Collected data entries
◆ ◆ ◆ ◆ ◆

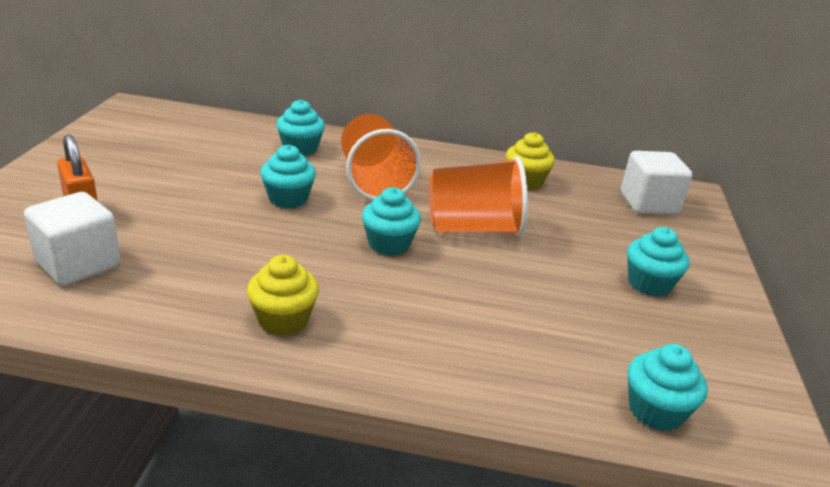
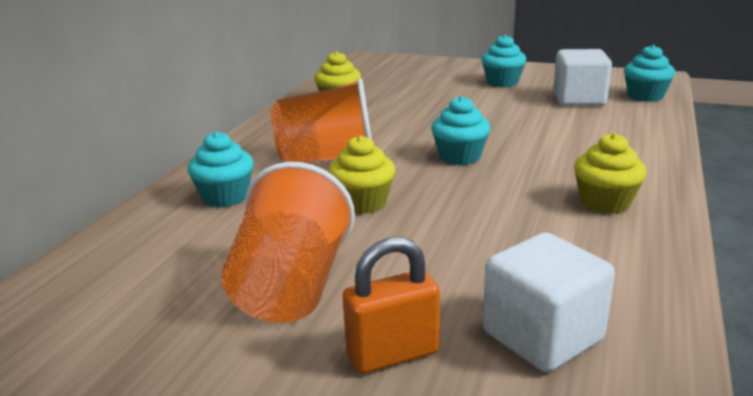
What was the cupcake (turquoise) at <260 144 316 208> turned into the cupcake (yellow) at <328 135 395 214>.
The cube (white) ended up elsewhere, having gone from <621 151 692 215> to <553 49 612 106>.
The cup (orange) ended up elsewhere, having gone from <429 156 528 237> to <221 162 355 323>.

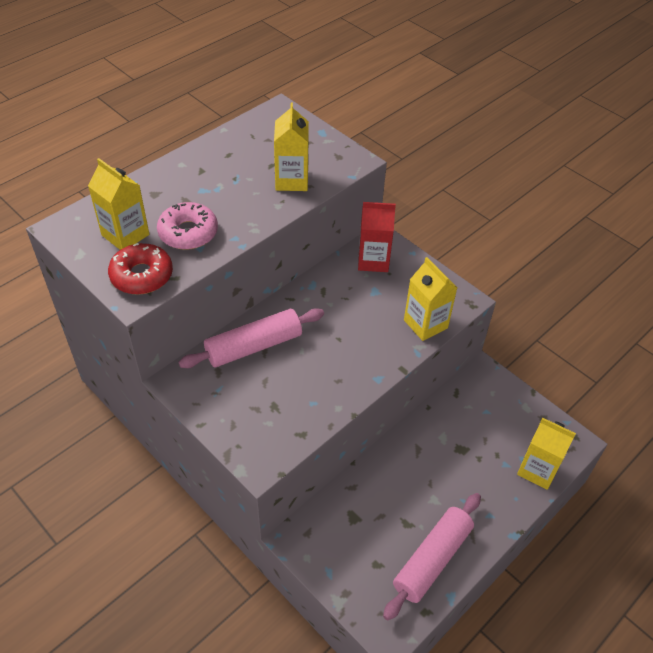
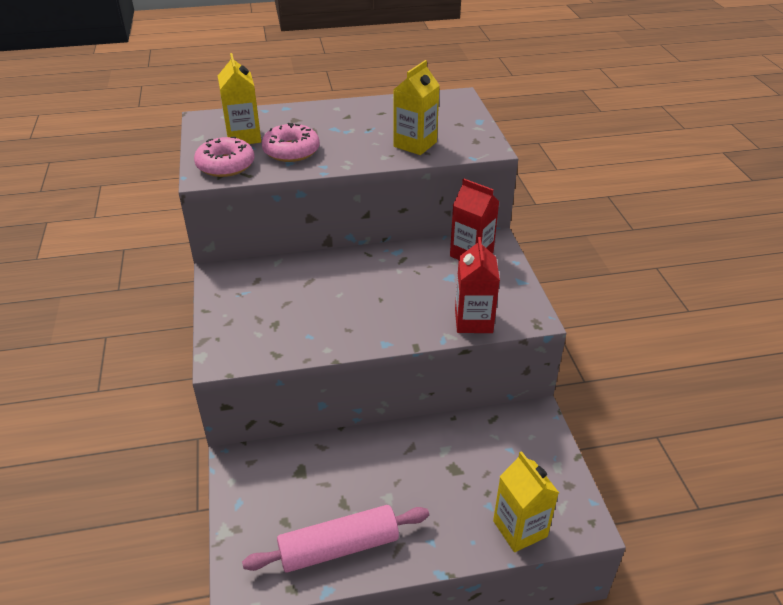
What was the donut (red) at <108 243 173 295> turned into the donut (pink) at <194 137 255 177>.
What was the carton (yellow) at <404 257 457 341> turned into the carton (red) at <455 237 500 333>.
The second view lost the rolling pin (pink) at <179 308 324 368>.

◆ ◆ ◆ ◆ ◆

▶ WHAT IS BEING ASKED
Print exactly the lines between the line containing "The cube (white)" and the last line of the entries above, including both, and nothing besides; skip the pictures.

▶ ANSWER AREA
The cube (white) ended up elsewhere, having gone from <621 151 692 215> to <553 49 612 106>.
The cup (orange) ended up elsewhere, having gone from <429 156 528 237> to <221 162 355 323>.

What was the donut (red) at <108 243 173 295> turned into the donut (pink) at <194 137 255 177>.
What was the carton (yellow) at <404 257 457 341> turned into the carton (red) at <455 237 500 333>.
The second view lost the rolling pin (pink) at <179 308 324 368>.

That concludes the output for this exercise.